Instructions to follow: Retype the entries below exactly, and keep every picture out of your version.

The input:
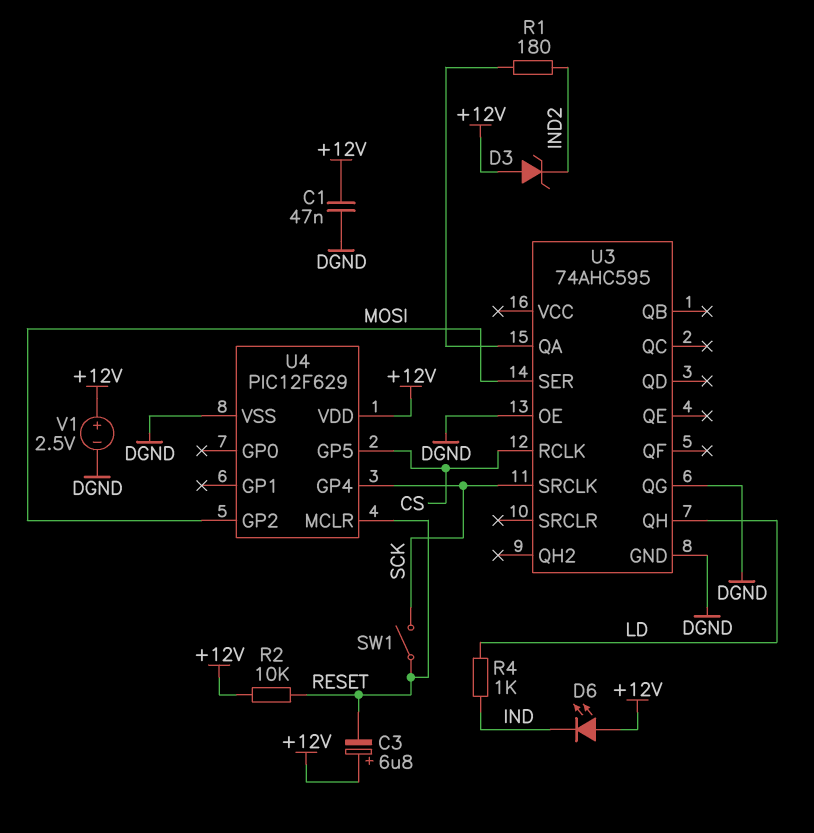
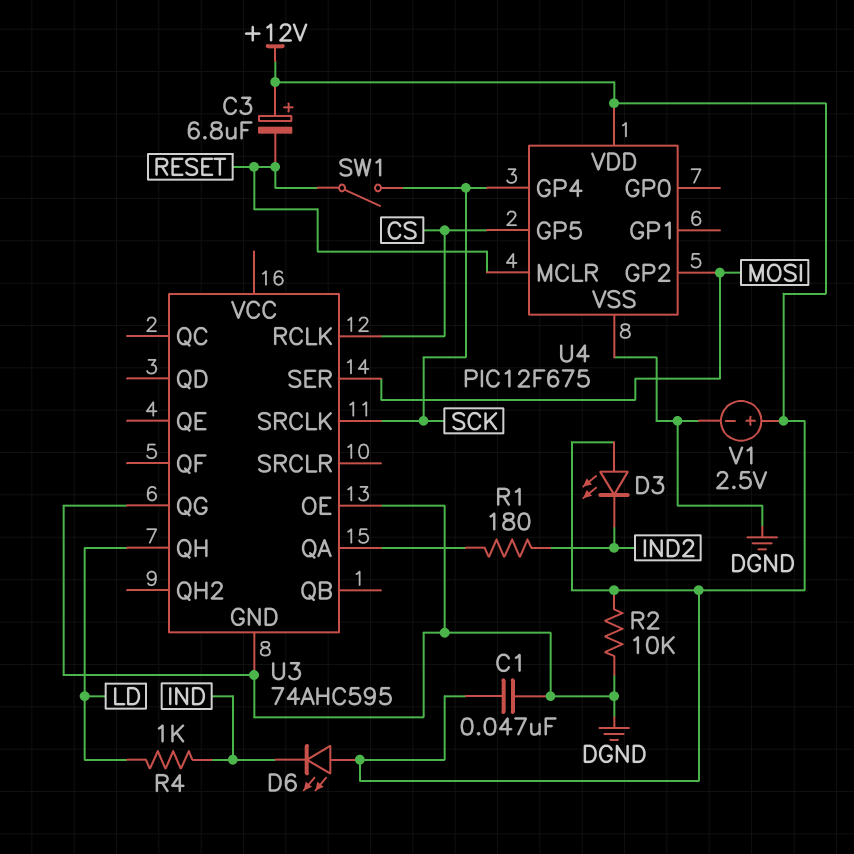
D3: zener (A +12V, K IND2) -> LED (A +12V, K IND2)
R2: 10k (+12V, RESET) -> 10k (+12V, DGND)
U4: PIC12F629 -> PIC12F675

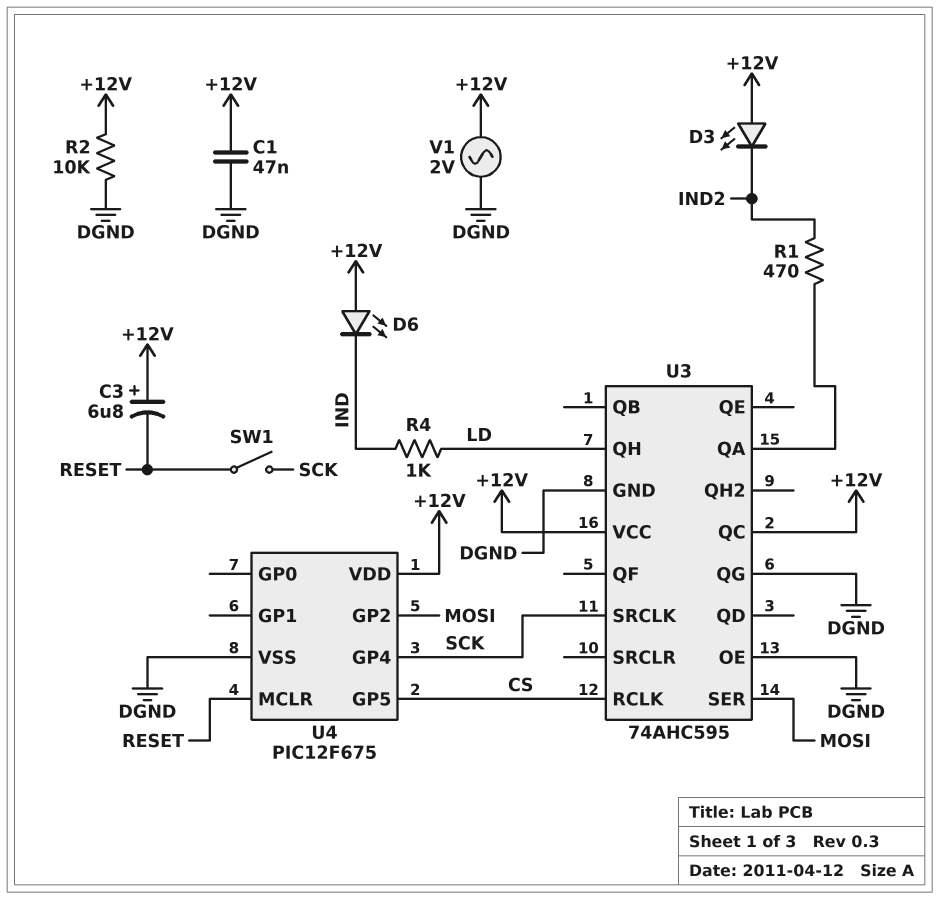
R1: 180 (IND2, U3/QA) -> 470 (IND2, U3/QA)
U3 pin QC: none -> +12V
U3 pin VCC: none -> +12V
V1: 2.5V (plus +12V, minus DGND) -> AC 2V (+12V, DGND)

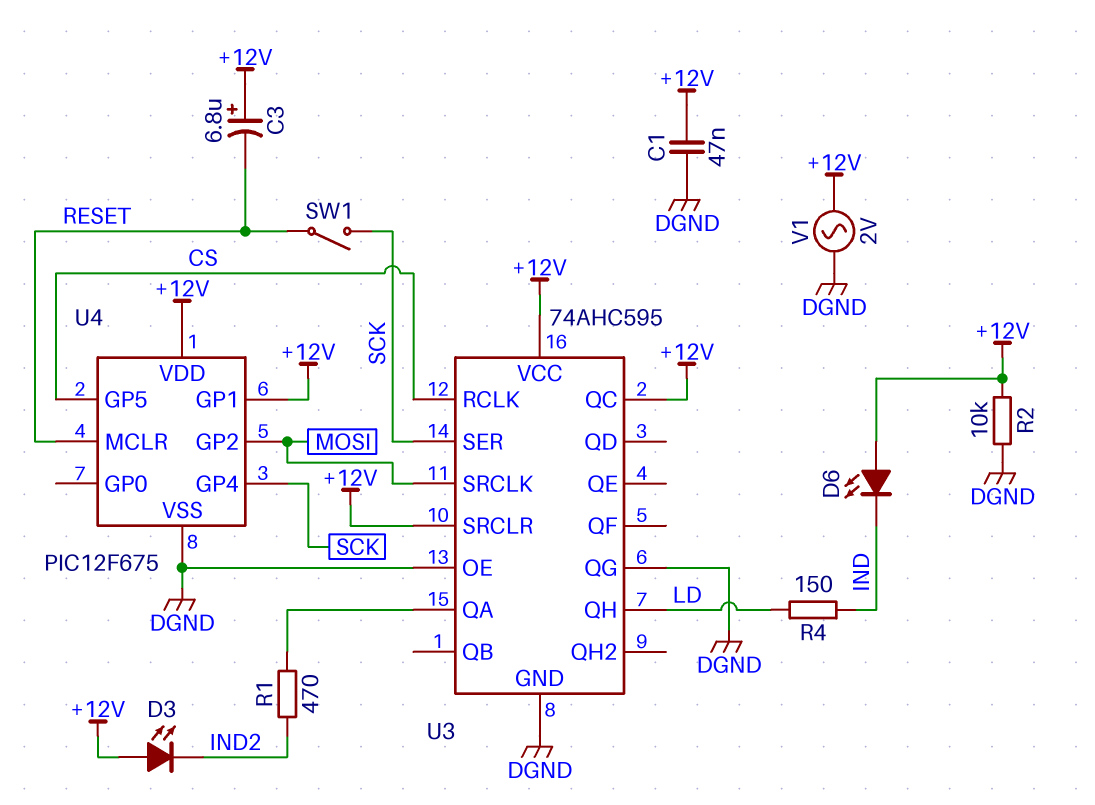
R4: 1k (IND, LD) -> 150 (IND, LD)
U3 pin SER: MOSI -> SCK
U3 pin SRCLK: SCK -> MOSI
U3 pin SRCLR: none -> +12V
U4 pin GP1: none -> +12V

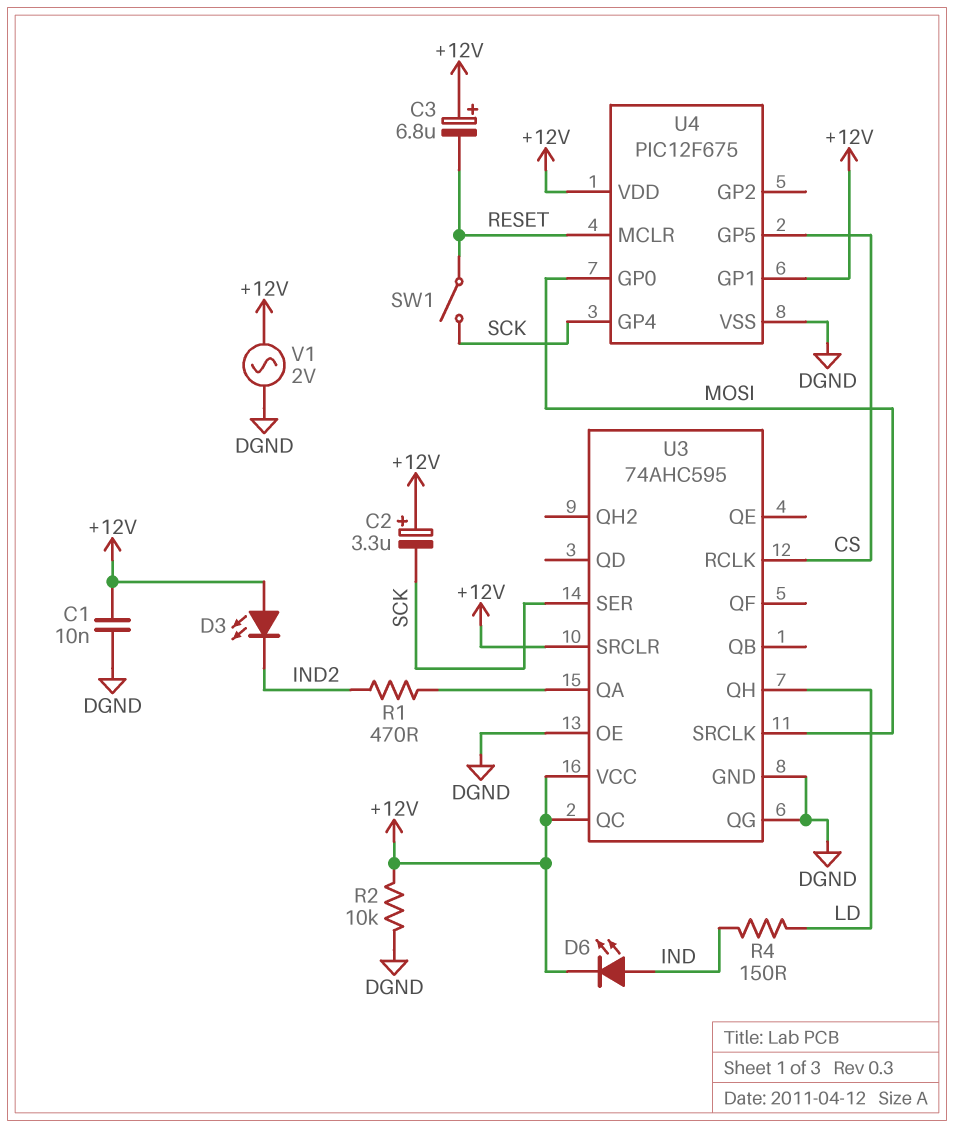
C1: 47nF (+12V, DGND) -> 10nF (+12V, DGND)
C2: none -> 3.3uF (plus +12V, minus SCK)
D6: LED (A +12V, K IND) -> LED (A IND, K +12V)
U4 pin GP0: none -> MOSI
U4 pin GP2: MOSI -> none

Solution:
D3: zener (A +12V, K IND2) -> LED (A +12V, K IND2)
R2: 10k (+12V, RESET) -> 10k (+12V, DGND)
U4: PIC12F629 -> PIC12F675

R1: 180 (IND2, U3/QA) -> 470 (IND2, U3/QA)
U3 pin QC: none -> +12V
U3 pin VCC: none -> +12V
V1: 2.5V (plus +12V, minus DGND) -> AC 2V (+12V, DGND)

R4: 1k (IND, LD) -> 150 (IND, LD)
U3 pin SER: MOSI -> SCK
U3 pin SRCLK: SCK -> MOSI
U3 pin SRCLR: none -> +12V
U4 pin GP1: none -> +12V

C1: 47nF (+12V, DGND) -> 10nF (+12V, DGND)
C2: none -> 3.3uF (plus +12V, minus SCK)
D6: LED (A +12V, K IND) -> LED (A IND, K +12V)
U4 pin GP0: none -> MOSI
U4 pin GP2: MOSI -> none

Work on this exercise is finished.